◆ Description of the task: Please retype the entries below exactly, only from their first line through the line containing "SW4: button (GND, KEY) -> button (GND, SENS)", leaving every picture out.
________________________________________
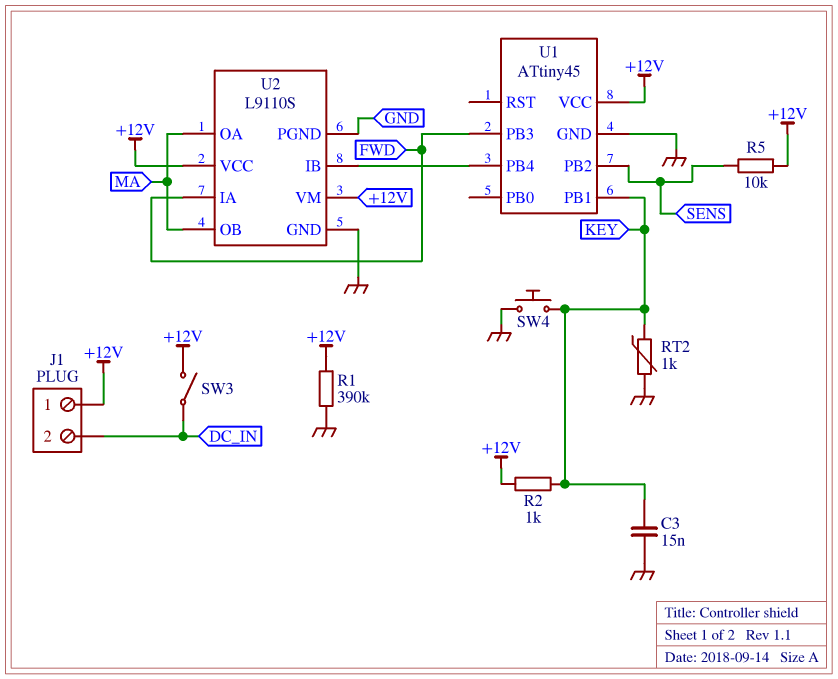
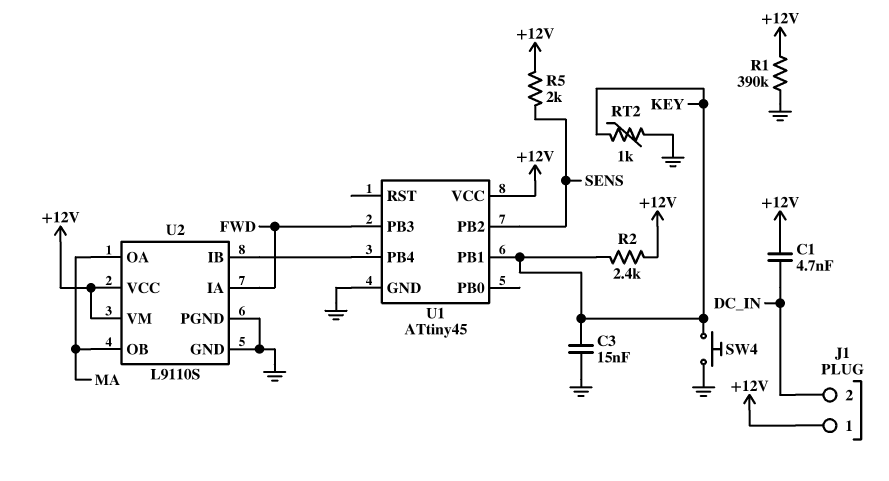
C1: none -> 4.7nF (+12V, DC_IN)
R2: 1k (+12V, KEY) -> 2.4k (+12V, KEY)
R5: 10k (+12V, SENS) -> 2k (+12V, SENS)
SW3: switch (+12V, DC_IN) -> none

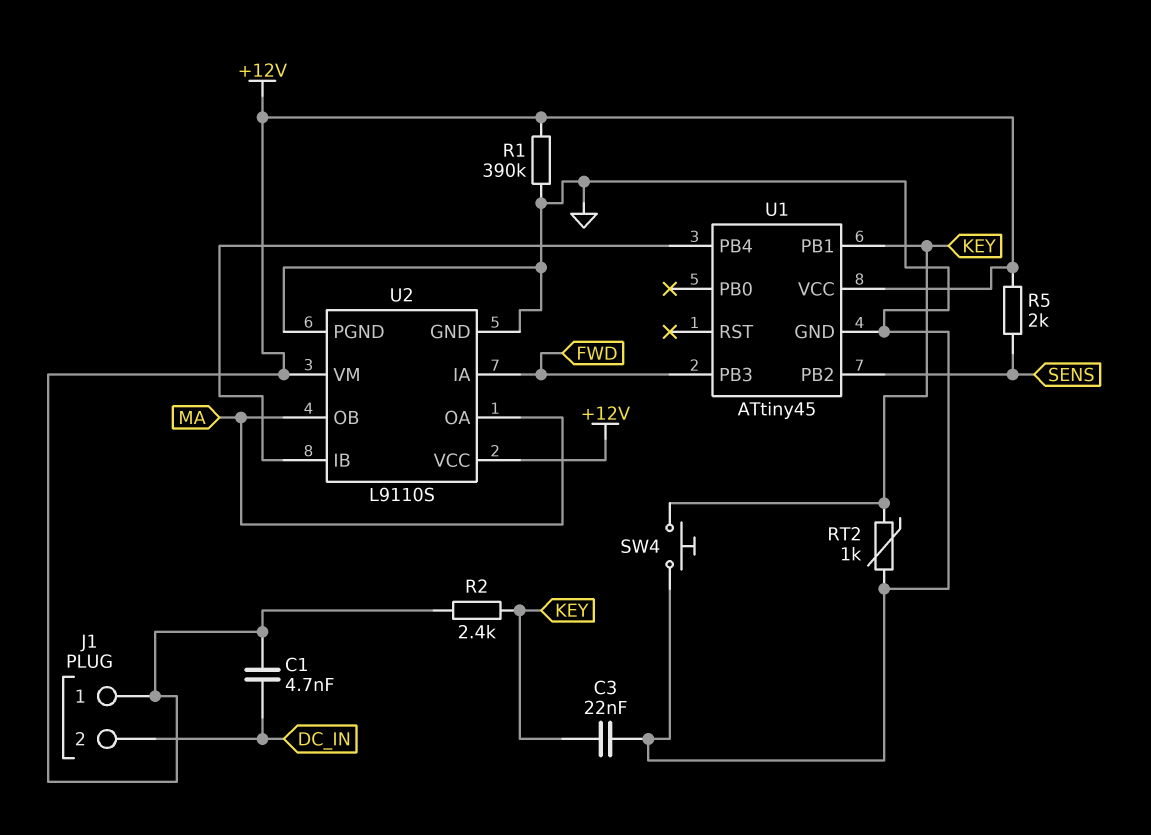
C3: 15nF (GND, KEY) -> 22nF (GND, KEY)

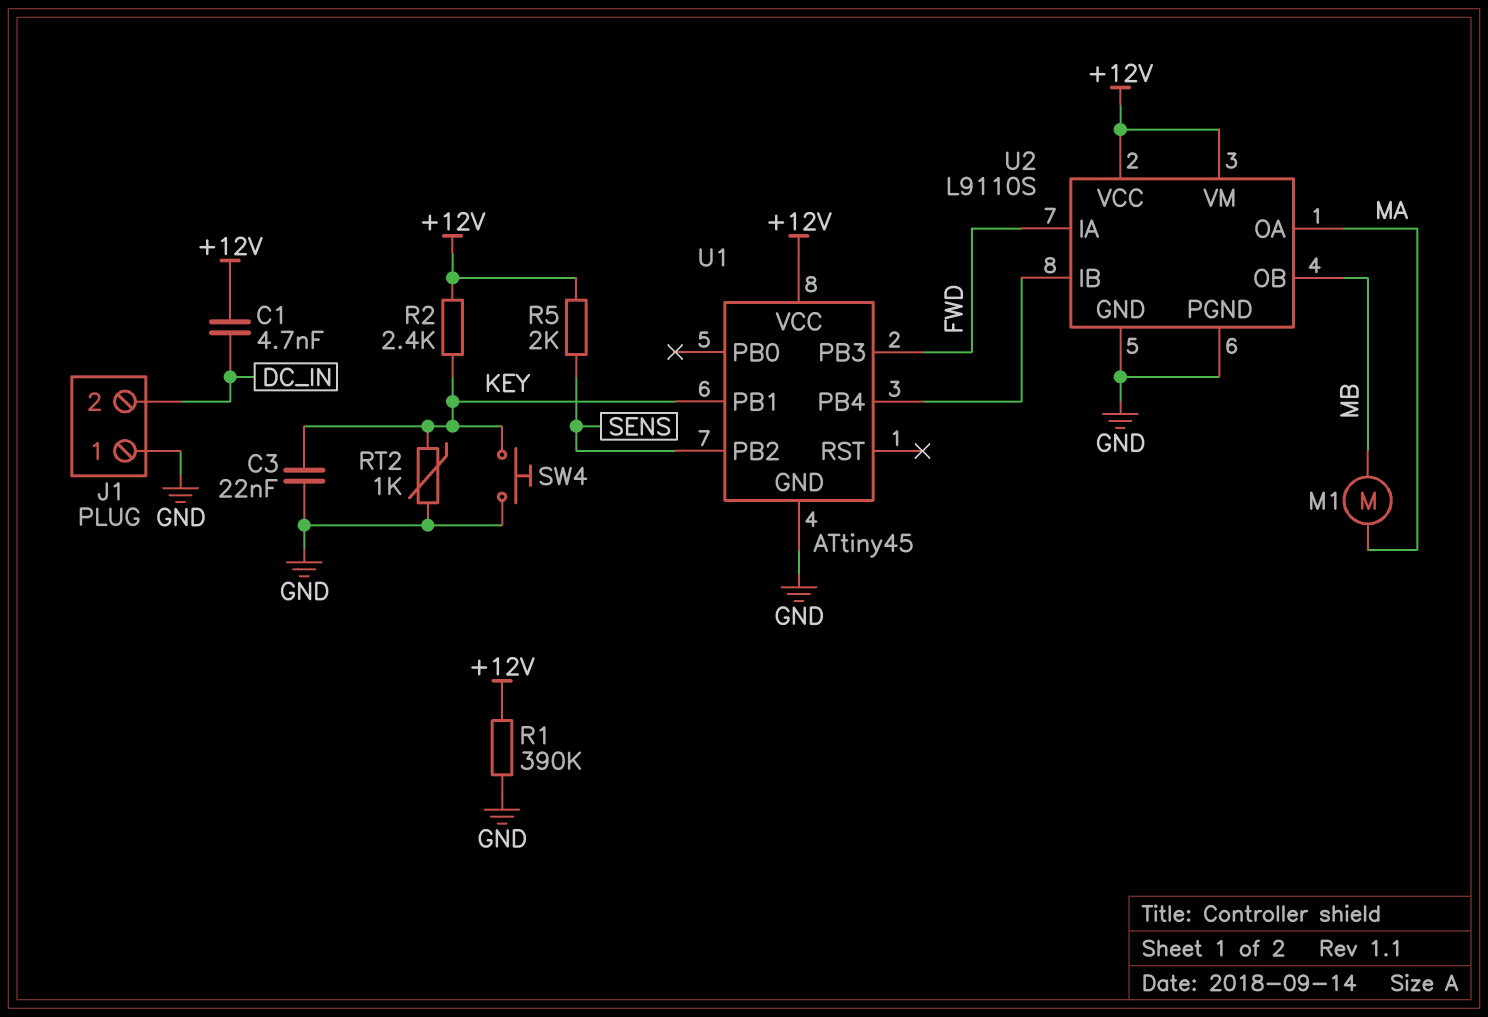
J1 pin 1: +12V -> GND
M1: none -> motor (MA, MB)
U2 pin OB: MA -> MB

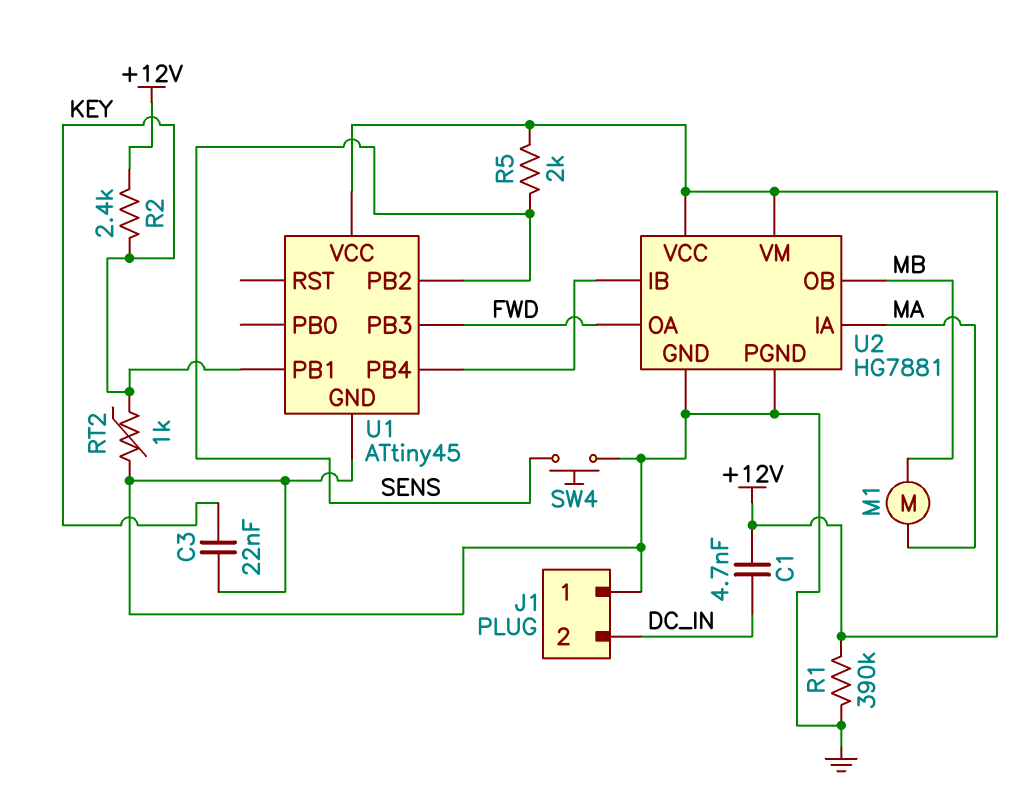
SW4: button (GND, KEY) -> button (GND, SENS)
U2: L9110S -> HG7881
U2 pin IA: FWD -> MA
U2 pin OA: MA -> FWD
________________________________________
◆ Exercise answer:
C1: none -> 4.7nF (+12V, DC_IN)
R2: 1k (+12V, KEY) -> 2.4k (+12V, KEY)
R5: 10k (+12V, SENS) -> 2k (+12V, SENS)
SW3: switch (+12V, DC_IN) -> none

C3: 15nF (GND, KEY) -> 22nF (GND, KEY)

J1 pin 1: +12V -> GND
M1: none -> motor (MA, MB)
U2 pin OB: MA -> MB

SW4: button (GND, KEY) -> button (GND, SENS)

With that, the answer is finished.